Task statement: A verbatim copy of the lines from the one with "L2: none -> 33mH (n2, n13)" through the final line below is required; print it and nothing else.

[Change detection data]
· · ·

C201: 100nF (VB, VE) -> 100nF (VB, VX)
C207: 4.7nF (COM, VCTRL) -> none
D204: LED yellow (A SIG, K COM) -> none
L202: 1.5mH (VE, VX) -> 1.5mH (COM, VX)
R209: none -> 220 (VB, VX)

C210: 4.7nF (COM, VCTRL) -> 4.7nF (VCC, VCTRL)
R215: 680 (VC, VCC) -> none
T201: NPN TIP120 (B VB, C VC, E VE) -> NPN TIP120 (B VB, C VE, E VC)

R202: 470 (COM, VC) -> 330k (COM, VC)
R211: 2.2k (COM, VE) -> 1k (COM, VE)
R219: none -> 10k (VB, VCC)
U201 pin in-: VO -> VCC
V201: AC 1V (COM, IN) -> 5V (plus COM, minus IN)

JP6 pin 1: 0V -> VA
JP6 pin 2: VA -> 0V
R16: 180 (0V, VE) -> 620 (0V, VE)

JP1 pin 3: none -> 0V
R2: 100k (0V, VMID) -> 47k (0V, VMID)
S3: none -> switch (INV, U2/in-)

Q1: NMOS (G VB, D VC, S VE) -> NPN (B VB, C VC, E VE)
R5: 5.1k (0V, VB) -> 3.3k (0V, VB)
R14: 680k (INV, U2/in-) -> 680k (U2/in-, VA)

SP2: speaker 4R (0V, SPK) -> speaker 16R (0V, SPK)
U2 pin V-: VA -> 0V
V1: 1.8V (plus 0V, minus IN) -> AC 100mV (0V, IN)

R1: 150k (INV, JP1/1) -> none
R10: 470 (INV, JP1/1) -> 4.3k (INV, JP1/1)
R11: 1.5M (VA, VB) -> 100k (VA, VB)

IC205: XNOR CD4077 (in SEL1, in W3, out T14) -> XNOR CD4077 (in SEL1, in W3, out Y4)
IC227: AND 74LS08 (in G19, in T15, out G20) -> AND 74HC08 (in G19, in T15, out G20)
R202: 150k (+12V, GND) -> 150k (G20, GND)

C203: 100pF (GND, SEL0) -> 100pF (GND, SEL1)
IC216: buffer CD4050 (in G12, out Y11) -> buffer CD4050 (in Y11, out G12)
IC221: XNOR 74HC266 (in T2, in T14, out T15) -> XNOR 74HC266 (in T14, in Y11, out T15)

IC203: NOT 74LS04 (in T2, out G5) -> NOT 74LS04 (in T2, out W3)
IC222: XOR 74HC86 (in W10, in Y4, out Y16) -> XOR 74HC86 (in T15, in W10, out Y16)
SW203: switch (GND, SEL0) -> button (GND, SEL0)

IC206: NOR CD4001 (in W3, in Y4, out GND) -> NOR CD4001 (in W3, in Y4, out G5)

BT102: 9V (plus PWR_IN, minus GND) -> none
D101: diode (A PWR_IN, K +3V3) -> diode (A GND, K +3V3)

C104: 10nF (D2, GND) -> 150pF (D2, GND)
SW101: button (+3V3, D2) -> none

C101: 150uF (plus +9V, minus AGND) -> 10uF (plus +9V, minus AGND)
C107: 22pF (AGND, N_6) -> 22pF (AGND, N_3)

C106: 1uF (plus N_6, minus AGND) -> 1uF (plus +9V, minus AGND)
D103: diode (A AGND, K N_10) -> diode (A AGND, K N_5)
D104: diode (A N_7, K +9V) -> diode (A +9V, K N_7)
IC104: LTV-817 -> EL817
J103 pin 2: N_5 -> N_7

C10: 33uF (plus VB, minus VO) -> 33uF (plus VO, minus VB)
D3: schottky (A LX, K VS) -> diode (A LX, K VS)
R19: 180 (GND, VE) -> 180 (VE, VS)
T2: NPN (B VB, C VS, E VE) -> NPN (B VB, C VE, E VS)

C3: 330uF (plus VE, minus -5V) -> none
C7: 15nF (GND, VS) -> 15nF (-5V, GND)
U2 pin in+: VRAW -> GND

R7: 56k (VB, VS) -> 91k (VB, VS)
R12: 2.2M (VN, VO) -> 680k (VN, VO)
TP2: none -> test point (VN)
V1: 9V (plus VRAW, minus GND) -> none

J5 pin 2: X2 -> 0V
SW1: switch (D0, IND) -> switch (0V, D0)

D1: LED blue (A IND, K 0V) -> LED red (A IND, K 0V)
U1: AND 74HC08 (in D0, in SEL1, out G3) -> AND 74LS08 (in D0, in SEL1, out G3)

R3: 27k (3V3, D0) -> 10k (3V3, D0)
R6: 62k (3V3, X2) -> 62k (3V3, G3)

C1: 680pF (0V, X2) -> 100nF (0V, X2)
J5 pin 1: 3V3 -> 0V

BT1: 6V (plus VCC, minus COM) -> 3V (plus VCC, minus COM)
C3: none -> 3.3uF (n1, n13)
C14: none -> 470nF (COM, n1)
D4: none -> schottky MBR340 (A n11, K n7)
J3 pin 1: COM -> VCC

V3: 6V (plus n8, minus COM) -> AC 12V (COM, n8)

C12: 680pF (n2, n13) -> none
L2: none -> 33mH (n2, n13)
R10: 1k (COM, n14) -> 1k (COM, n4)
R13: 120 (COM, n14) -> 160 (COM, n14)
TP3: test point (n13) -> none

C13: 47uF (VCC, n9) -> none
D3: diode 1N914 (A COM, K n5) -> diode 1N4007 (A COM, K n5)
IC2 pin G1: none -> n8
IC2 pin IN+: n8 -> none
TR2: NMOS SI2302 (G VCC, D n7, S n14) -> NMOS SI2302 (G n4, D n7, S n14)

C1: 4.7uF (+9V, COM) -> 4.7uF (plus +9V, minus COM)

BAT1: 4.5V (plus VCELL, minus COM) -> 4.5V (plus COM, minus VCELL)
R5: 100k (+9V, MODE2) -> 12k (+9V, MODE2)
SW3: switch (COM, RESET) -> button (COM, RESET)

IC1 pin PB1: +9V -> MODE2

· · ·

Finished exercise:
L2: none -> 33mH (n2, n13)
R10: 1k (COM, n14) -> 1k (COM, n4)
R13: 120 (COM, n14) -> 160 (COM, n14)
TP3: test point (n13) -> none

C13: 47uF (VCC, n9) -> none
D3: diode 1N914 (A COM, K n5) -> diode 1N4007 (A COM, K n5)
IC2 pin G1: none -> n8
IC2 pin IN+: n8 -> none
TR2: NMOS SI2302 (G VCC, D n7, S n14) -> NMOS SI2302 (G n4, D n7, S n14)

C1: 4.7uF (+9V, COM) -> 4.7uF (plus +9V, minus COM)

BAT1: 4.5V (plus VCELL, minus COM) -> 4.5V (plus COM, minus VCELL)
R5: 100k (+9V, MODE2) -> 12k (+9V, MODE2)
SW3: switch (COM, RESET) -> button (COM, RESET)

IC1 pin PB1: +9V -> MODE2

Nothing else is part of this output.